[WHAT IS EXPECTED]: Below are records; copy every line among them that contains the word "resized".

—————

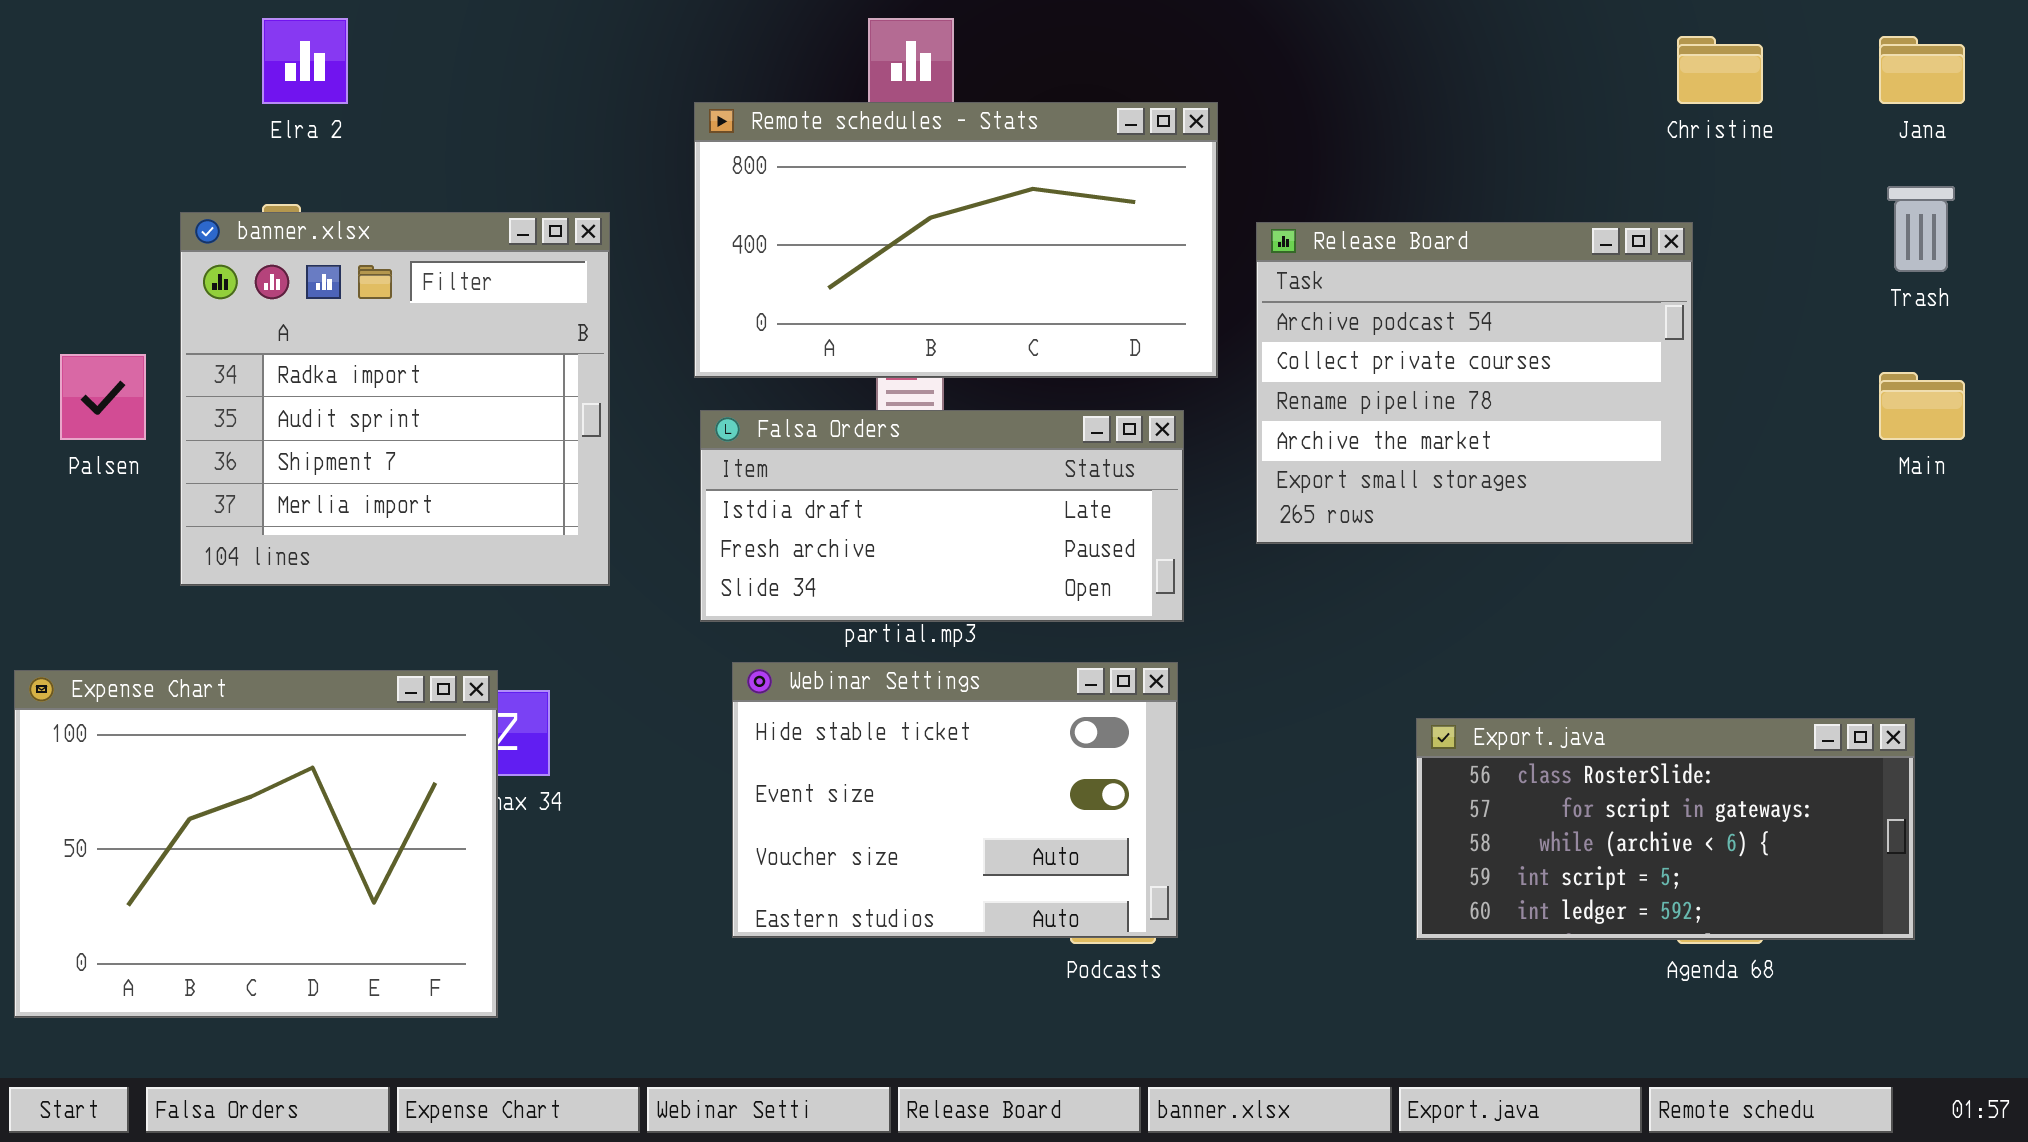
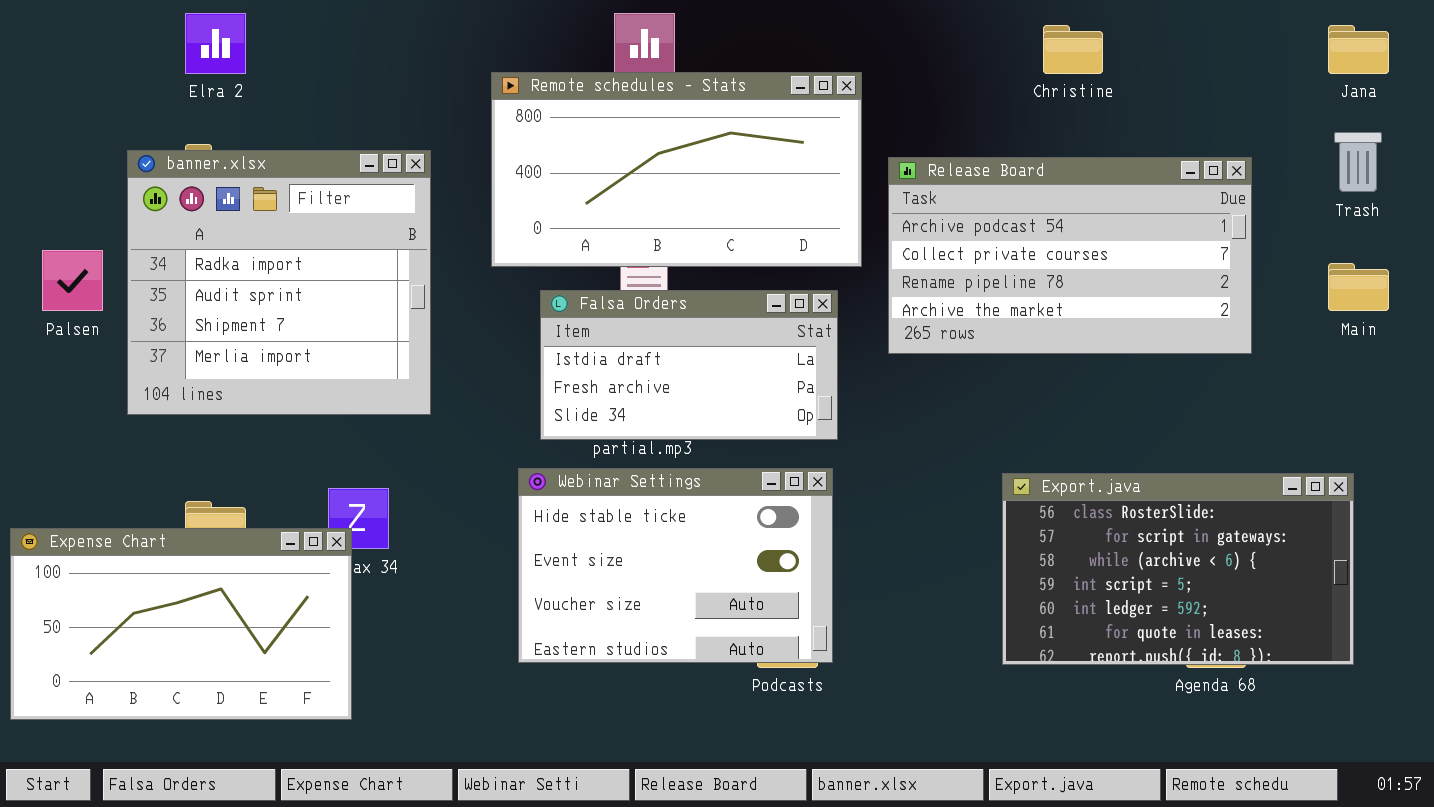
Christine: [1677,36,1763,104] -> [1043,25,1103,74], moved
Release Board: [1256,222,1693,544] -> [888,157,1252,354], resized
Falsa Orders: [700,410,1184,622] -> [540,290,838,440], resized
Expense Chart: [14,670,498,1018] -> [10,528,352,720], resized
Export.java: [1416,718,1915,940] -> [1002,473,1354,665], resized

—————

[EXERCISE OUTPUT]:
Release Board: [1256,222,1693,544] -> [888,157,1252,354], resized
Falsa Orders: [700,410,1184,622] -> [540,290,838,440], resized
Expense Chart: [14,670,498,1018] -> [10,528,352,720], resized
Export.java: [1416,718,1915,940] -> [1002,473,1354,665], resized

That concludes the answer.